MATERIAL TO PROCESS:

━━━━━━

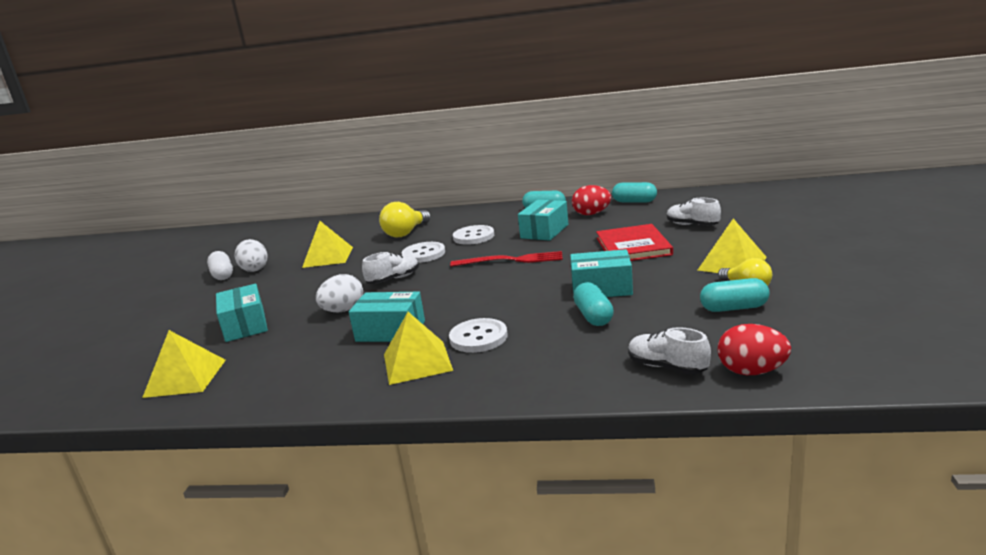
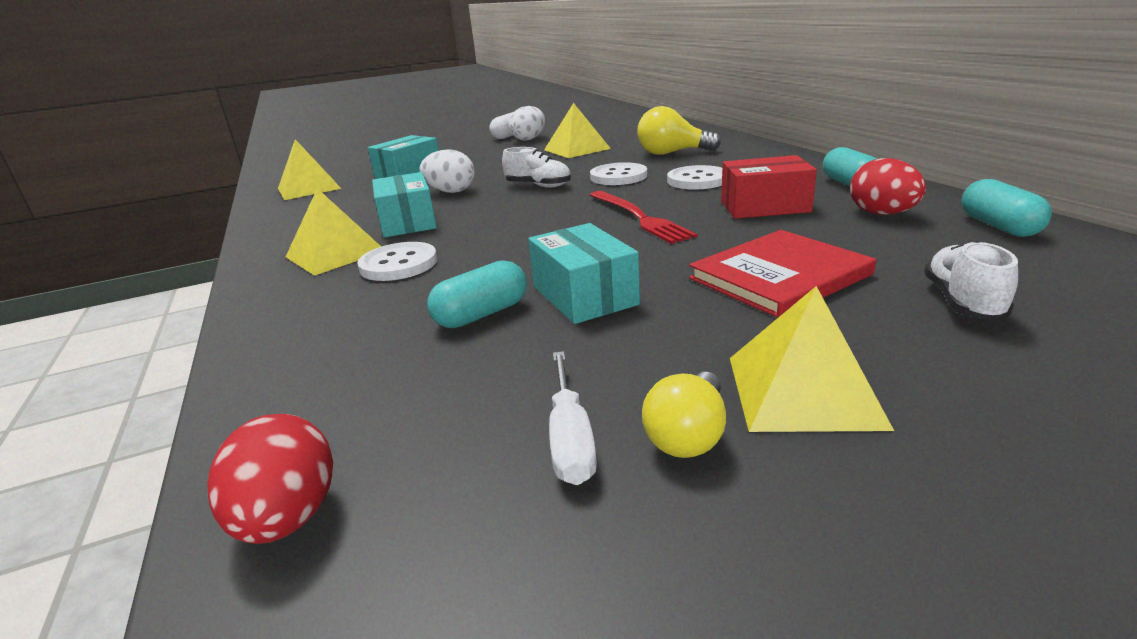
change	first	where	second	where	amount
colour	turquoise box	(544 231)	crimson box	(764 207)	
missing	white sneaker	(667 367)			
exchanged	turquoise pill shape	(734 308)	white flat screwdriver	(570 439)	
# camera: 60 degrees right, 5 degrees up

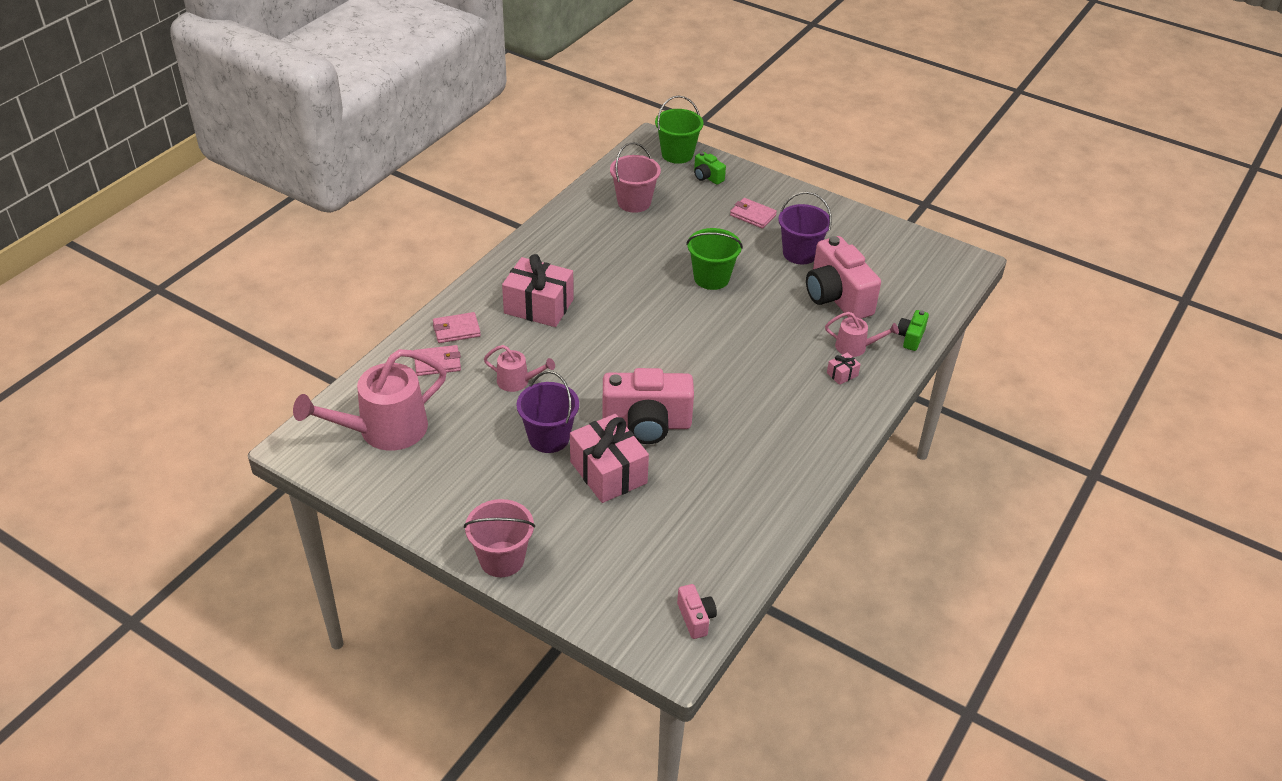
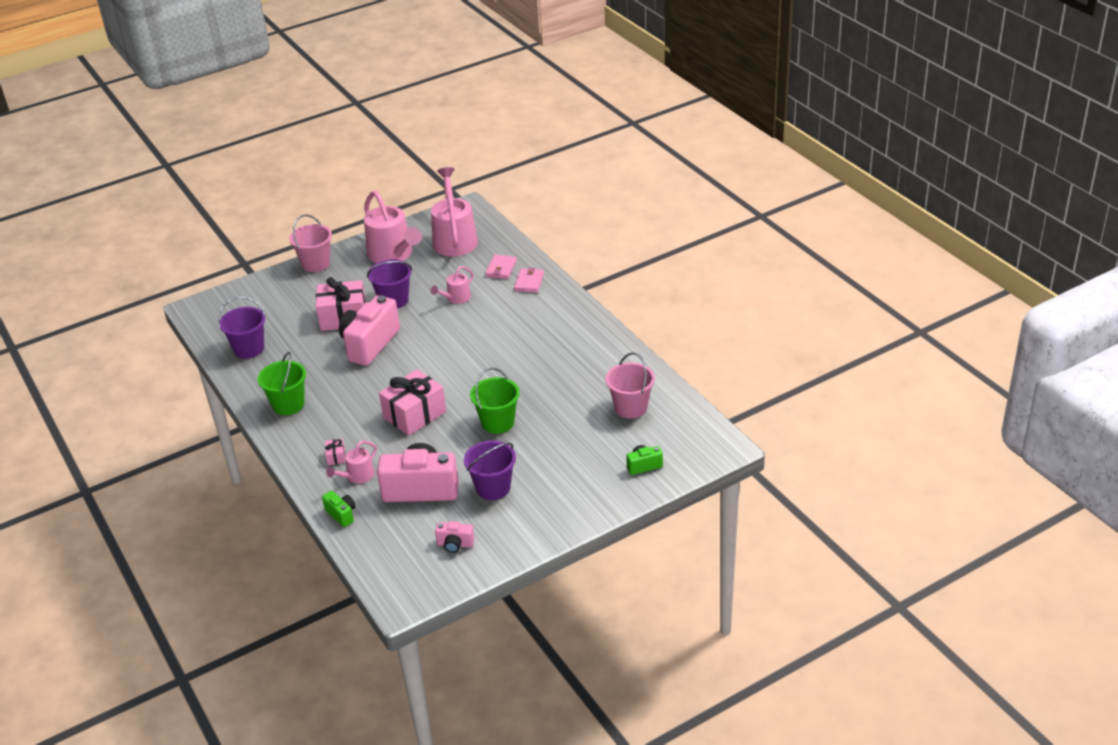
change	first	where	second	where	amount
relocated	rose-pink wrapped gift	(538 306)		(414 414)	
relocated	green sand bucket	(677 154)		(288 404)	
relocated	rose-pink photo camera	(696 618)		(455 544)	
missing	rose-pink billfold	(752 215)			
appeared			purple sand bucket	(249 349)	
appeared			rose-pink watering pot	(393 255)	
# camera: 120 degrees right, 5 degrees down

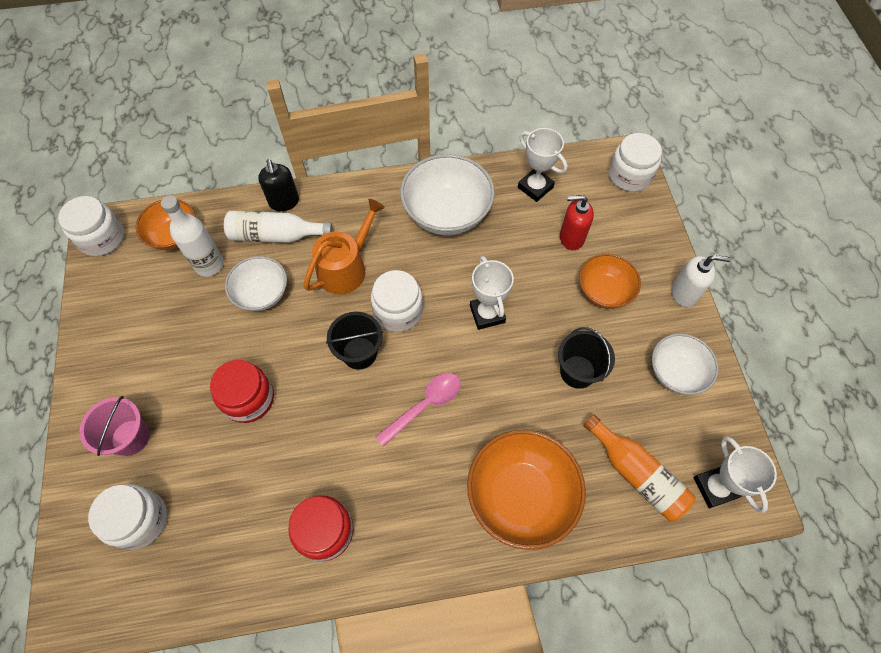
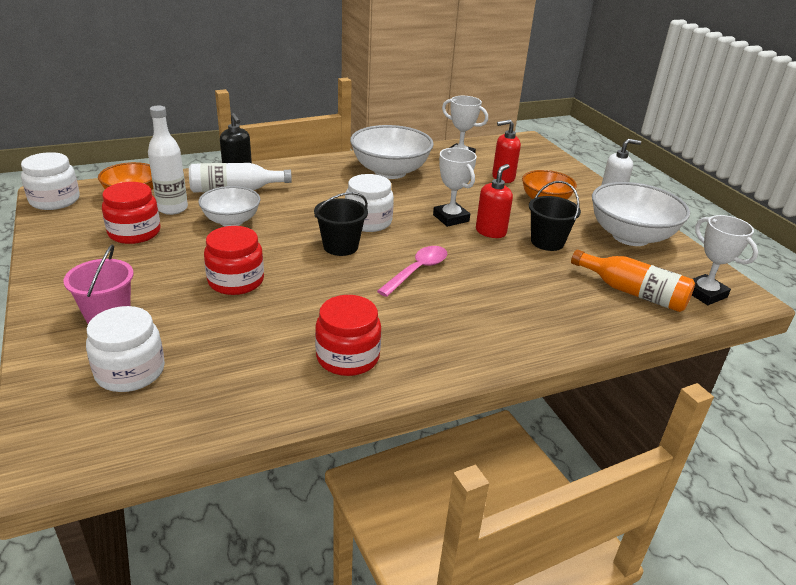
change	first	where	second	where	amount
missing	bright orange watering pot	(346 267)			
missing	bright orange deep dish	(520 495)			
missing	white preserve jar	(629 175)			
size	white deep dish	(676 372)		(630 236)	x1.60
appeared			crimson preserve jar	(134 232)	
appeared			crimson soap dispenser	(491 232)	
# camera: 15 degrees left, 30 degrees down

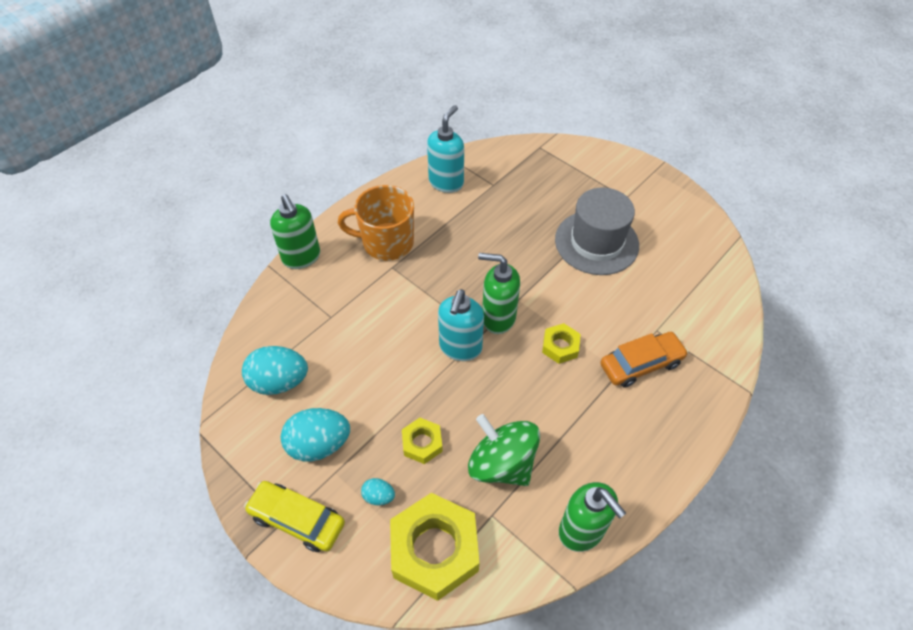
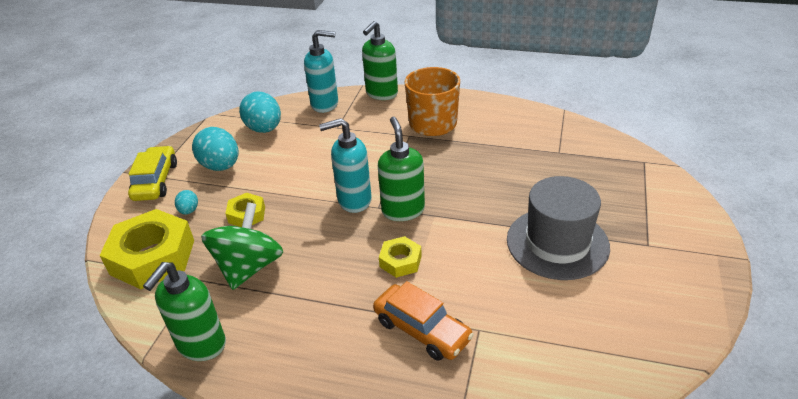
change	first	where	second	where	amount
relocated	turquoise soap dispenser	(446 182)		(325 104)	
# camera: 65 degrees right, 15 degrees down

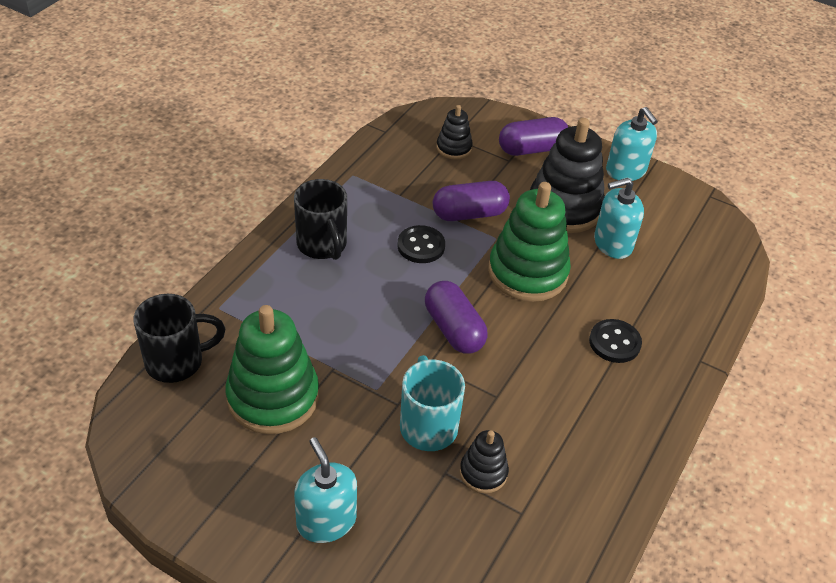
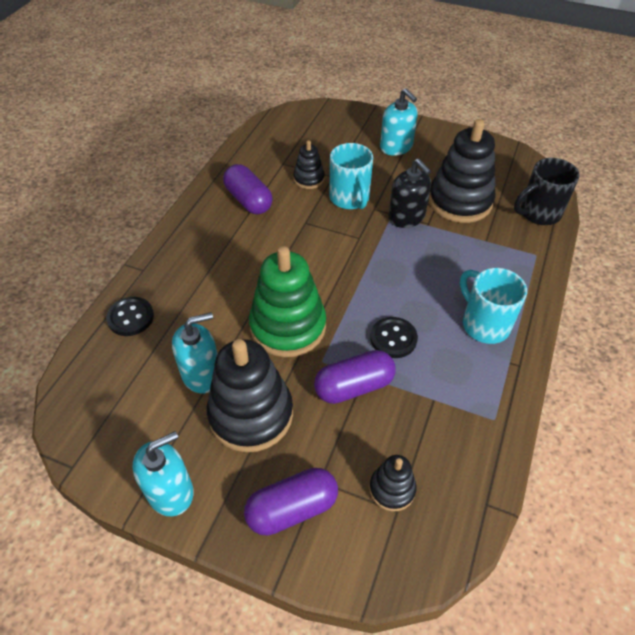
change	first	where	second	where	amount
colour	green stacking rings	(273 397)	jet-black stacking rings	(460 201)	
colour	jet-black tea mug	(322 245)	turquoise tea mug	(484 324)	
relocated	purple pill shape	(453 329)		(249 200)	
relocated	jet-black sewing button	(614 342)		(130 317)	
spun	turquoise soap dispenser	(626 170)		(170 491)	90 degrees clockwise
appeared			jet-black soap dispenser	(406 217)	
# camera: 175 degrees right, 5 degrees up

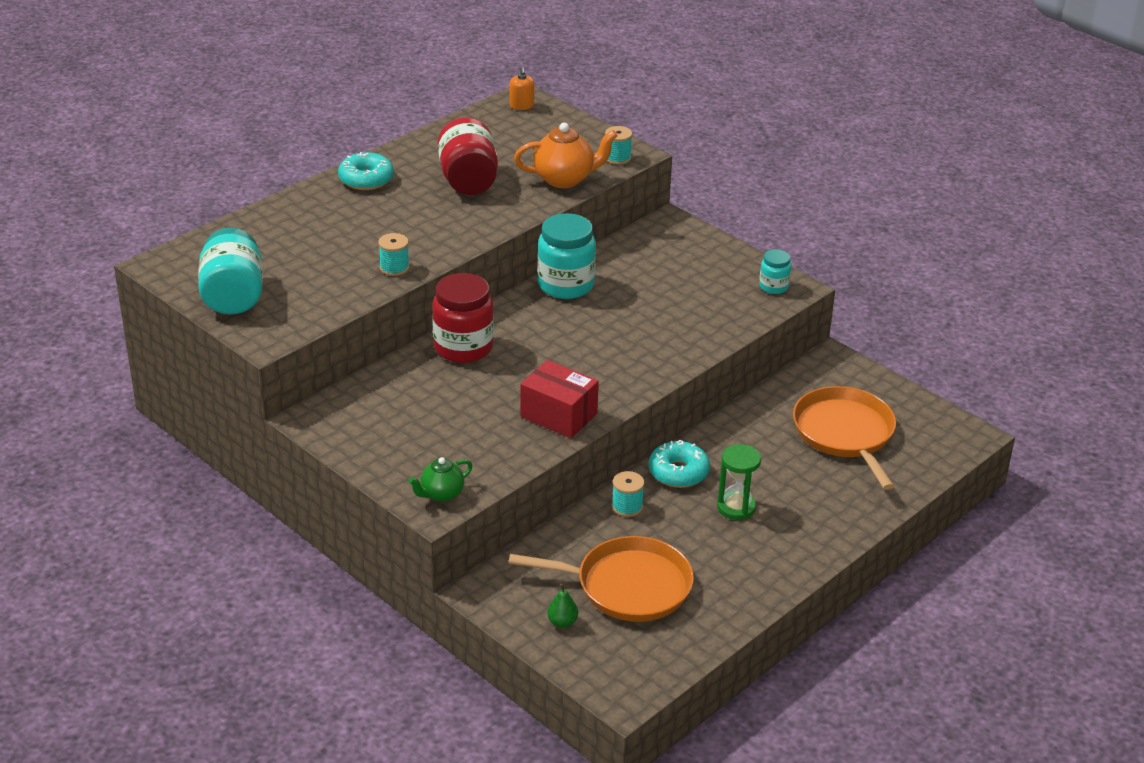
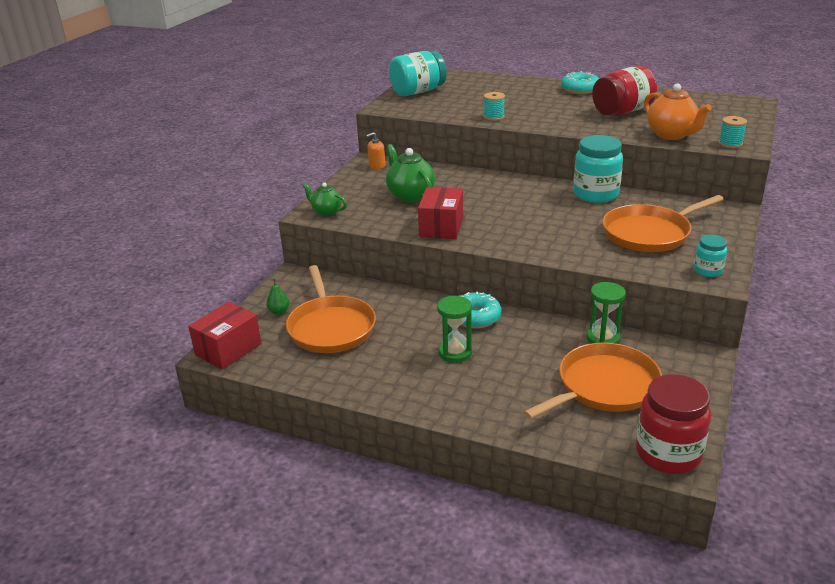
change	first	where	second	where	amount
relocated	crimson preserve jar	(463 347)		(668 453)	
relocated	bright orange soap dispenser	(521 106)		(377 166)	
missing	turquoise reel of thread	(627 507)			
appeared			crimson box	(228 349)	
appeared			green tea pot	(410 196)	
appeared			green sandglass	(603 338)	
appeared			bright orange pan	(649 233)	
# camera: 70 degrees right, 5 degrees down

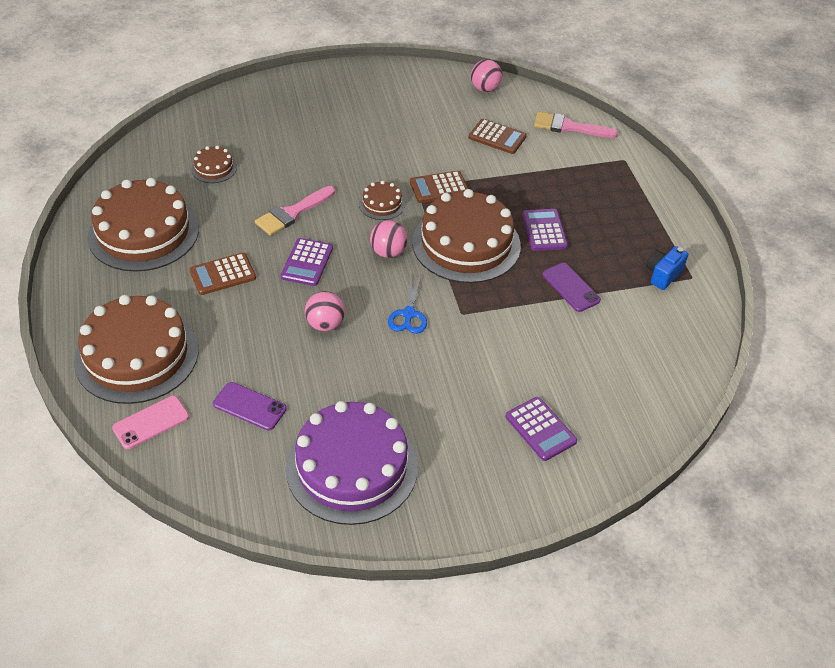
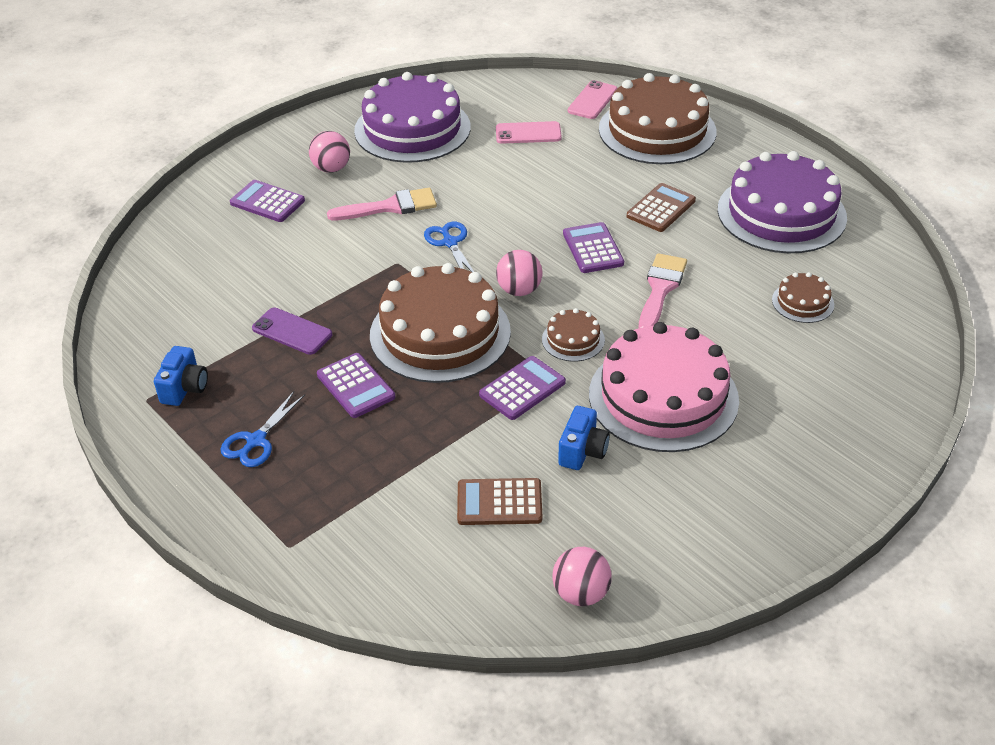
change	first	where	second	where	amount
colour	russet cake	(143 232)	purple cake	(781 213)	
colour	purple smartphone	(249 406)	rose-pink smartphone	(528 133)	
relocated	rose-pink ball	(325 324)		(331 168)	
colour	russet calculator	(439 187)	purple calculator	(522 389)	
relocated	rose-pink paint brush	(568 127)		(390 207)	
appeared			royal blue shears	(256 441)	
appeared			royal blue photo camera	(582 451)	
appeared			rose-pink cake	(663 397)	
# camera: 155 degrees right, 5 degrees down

━━━━━━

TASK OBJECTIVE:
Set the records down again exactly, with no pictures.

THE ANSWER:
change	first	where	second	where	amount
colour	turquoise box	(544 231)	crimson box	(764 207)	
missing	white sneaker	(667 367)			
exchanged	turquoise pill shape	(734 308)	white flat screwdriver	(570 439)	
# camera: 60 degrees right, 5 degrees up

change	first	where	second	where	amount
relocated	rose-pink wrapped gift	(538 306)		(414 414)	
relocated	green sand bucket	(677 154)		(288 404)	
relocated	rose-pink photo camera	(696 618)		(455 544)	
missing	rose-pink billfold	(752 215)			
appeared			purple sand bucket	(249 349)	
appeared			rose-pink watering pot	(393 255)	
# camera: 120 degrees right, 5 degrees down

change	first	where	second	where	amount
missing	bright orange watering pot	(346 267)			
missing	bright orange deep dish	(520 495)			
missing	white preserve jar	(629 175)			
size	white deep dish	(676 372)		(630 236)	x1.60
appeared			crimson preserve jar	(134 232)	
appeared			crimson soap dispenser	(491 232)	
# camera: 15 degrees left, 30 degrees down

change	first	where	second	where	amount
relocated	turquoise soap dispenser	(446 182)		(325 104)	
# camera: 65 degrees right, 15 degrees down

change	first	where	second	where	amount
colour	green stacking rings	(273 397)	jet-black stacking rings	(460 201)	
colour	jet-black tea mug	(322 245)	turquoise tea mug	(484 324)	
relocated	purple pill shape	(453 329)		(249 200)	
relocated	jet-black sewing button	(614 342)		(130 317)	
spun	turquoise soap dispenser	(626 170)		(170 491)	90 degrees clockwise
appeared			jet-black soap dispenser	(406 217)	
# camera: 175 degrees right, 5 degrees up

change	first	where	second	where	amount
relocated	crimson preserve jar	(463 347)		(668 453)	
relocated	bright orange soap dispenser	(521 106)		(377 166)	
missing	turquoise reel of thread	(627 507)			
appeared			crimson box	(228 349)	
appeared			green tea pot	(410 196)	
appeared			green sandglass	(603 338)	
appeared			bright orange pan	(649 233)	
# camera: 70 degrees right, 5 degrees down

change	first	where	second	where	amount
colour	russet cake	(143 232)	purple cake	(781 213)	
colour	purple smartphone	(249 406)	rose-pink smartphone	(528 133)	
relocated	rose-pink ball	(325 324)		(331 168)	
colour	russet calculator	(439 187)	purple calculator	(522 389)	
relocated	rose-pink paint brush	(568 127)		(390 207)	
appeared			royal blue shears	(256 441)	
appeared			royal blue photo camera	(582 451)	
appeared			rose-pink cake	(663 397)	
# camera: 155 degrees right, 5 degrees down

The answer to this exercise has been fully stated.